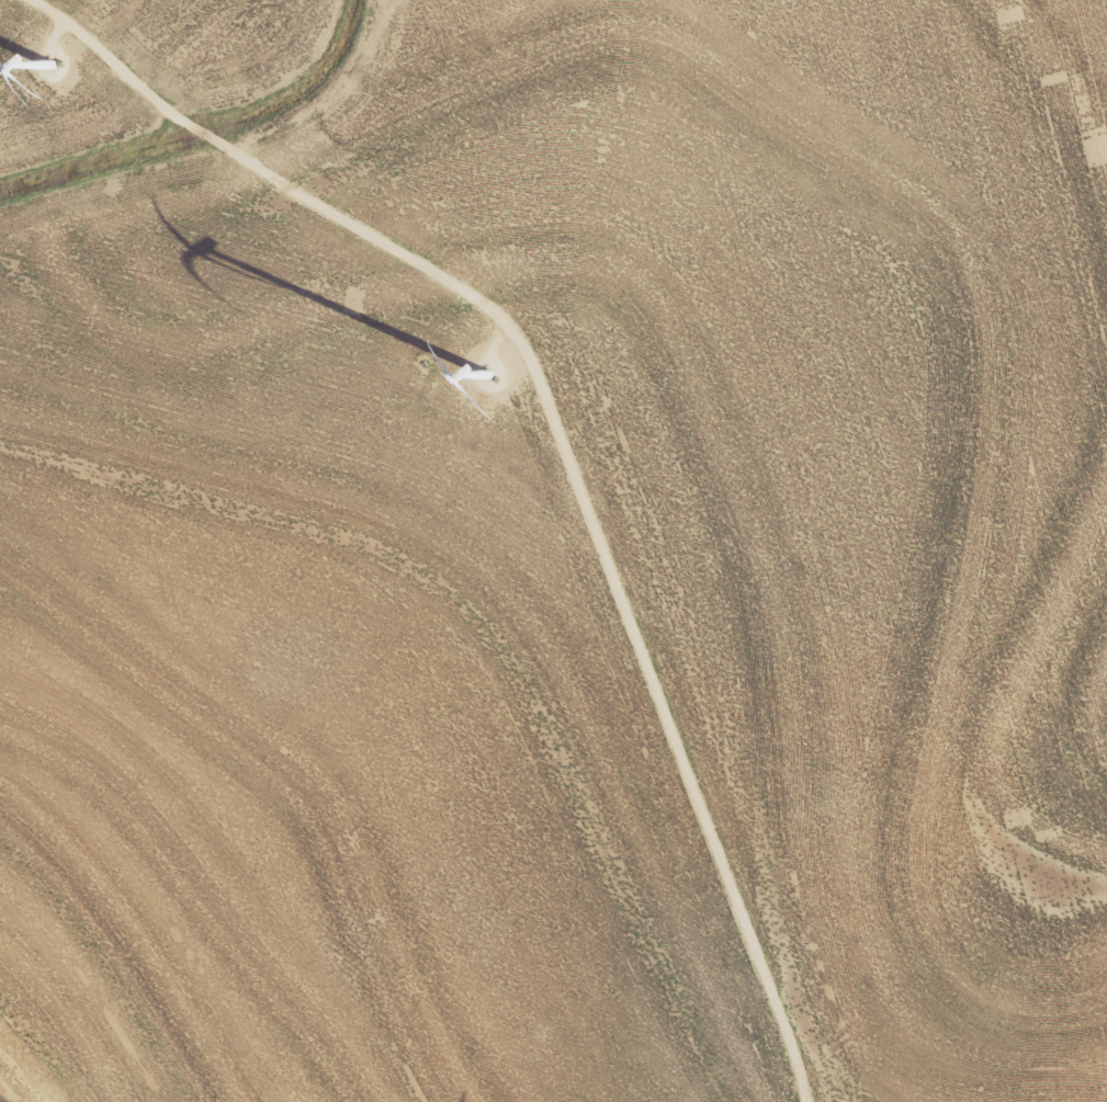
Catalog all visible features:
wind turbine: (39, 60)
wind turbine: (500, 388)
road: (561, 438)

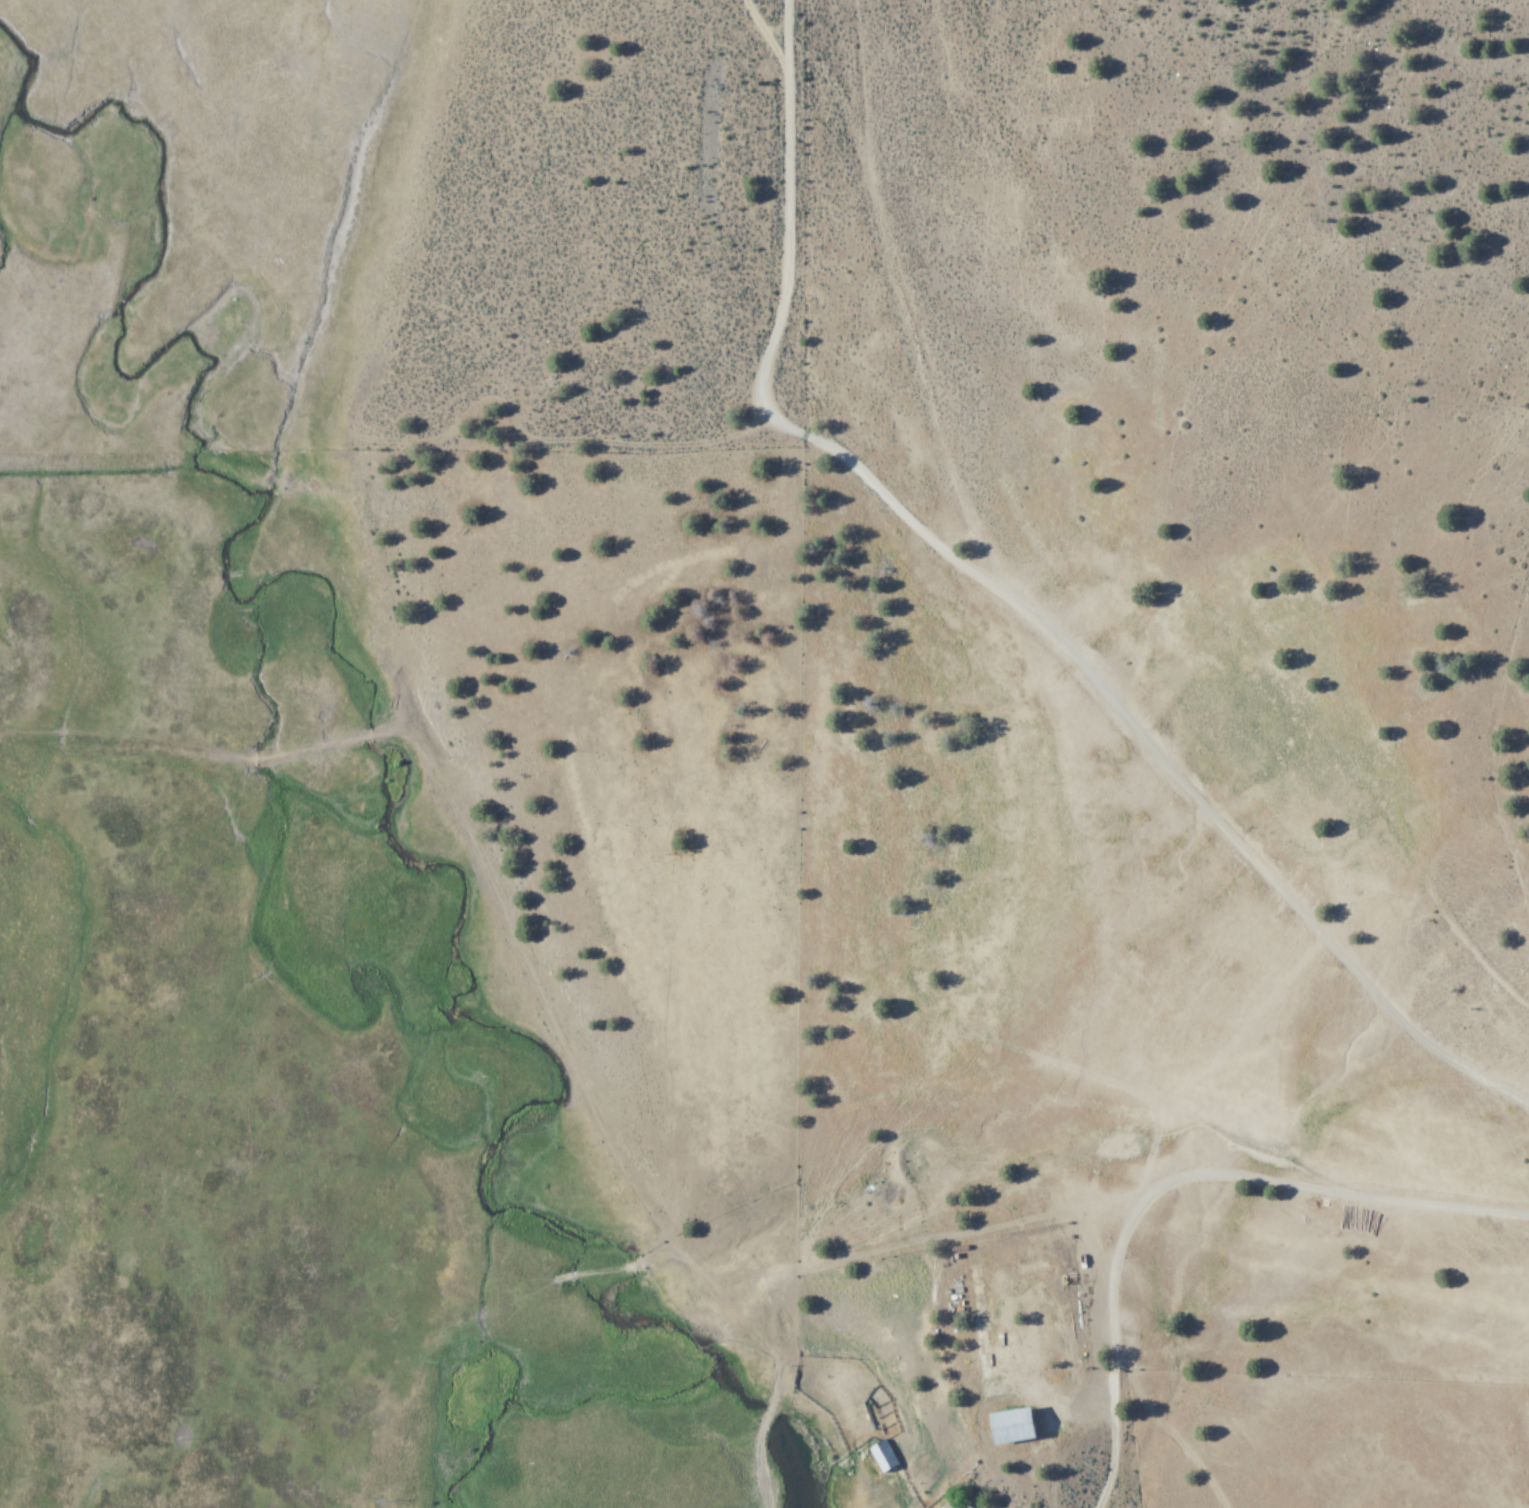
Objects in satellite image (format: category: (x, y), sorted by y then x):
road: (1010, 601)
road: (1179, 1184)
building: (981, 1319)
building: (1045, 1343)
building: (1017, 1425)
building: (885, 1455)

****

• **TO DO**:
Could you copy the lines above exactly and skip the images?

• **EXERCISE ANSWER**:
Catalog all visible features:
wind turbine: (39, 60)
wind turbine: (500, 388)
road: (561, 438)

Objects in satellite image (format: category: (x, y), sorted by y then x):
road: (1010, 601)
road: (1179, 1184)
building: (981, 1319)
building: (1045, 1343)
building: (1017, 1425)
building: (885, 1455)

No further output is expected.